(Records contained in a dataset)
┌────────

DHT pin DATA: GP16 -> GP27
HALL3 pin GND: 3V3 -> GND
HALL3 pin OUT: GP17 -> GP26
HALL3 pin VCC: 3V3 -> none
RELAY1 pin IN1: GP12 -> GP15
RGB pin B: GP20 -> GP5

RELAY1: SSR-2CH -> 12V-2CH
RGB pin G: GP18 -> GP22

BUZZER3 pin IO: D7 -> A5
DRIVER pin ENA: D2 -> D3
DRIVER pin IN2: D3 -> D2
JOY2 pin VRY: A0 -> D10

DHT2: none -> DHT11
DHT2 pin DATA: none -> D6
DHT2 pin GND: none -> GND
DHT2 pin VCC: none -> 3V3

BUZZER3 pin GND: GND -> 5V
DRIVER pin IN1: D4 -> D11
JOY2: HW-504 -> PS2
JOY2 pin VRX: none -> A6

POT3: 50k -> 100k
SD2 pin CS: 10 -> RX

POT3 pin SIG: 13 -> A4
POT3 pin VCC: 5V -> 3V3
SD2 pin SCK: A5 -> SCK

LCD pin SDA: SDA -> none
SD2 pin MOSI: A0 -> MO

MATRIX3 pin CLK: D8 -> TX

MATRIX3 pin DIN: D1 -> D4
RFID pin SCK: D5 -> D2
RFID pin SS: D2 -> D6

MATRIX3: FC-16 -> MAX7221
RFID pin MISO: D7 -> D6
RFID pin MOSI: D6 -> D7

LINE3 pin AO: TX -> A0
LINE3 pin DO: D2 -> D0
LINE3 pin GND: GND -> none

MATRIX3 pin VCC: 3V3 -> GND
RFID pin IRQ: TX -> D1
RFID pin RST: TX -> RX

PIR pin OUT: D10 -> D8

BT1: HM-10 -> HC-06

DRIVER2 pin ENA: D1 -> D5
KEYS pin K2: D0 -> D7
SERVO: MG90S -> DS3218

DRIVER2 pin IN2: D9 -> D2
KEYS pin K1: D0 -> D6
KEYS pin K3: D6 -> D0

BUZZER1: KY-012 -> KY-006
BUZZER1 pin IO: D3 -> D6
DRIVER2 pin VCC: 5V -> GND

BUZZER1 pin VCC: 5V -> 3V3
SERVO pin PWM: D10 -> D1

└────────

**The problem**
Word for word, retype the lines from the one containing "DRIVER2 pin IN2: D9 -> D2" through the final line of the data, including both ends and nothing more.

**Solution to this task**
DRIVER2 pin IN2: D9 -> D2
KEYS pin K1: D0 -> D6
KEYS pin K3: D6 -> D0

BUZZER1: KY-012 -> KY-006
BUZZER1 pin IO: D3 -> D6
DRIVER2 pin VCC: 5V -> GND

BUZZER1 pin VCC: 5V -> 3V3
SERVO pin PWM: D10 -> D1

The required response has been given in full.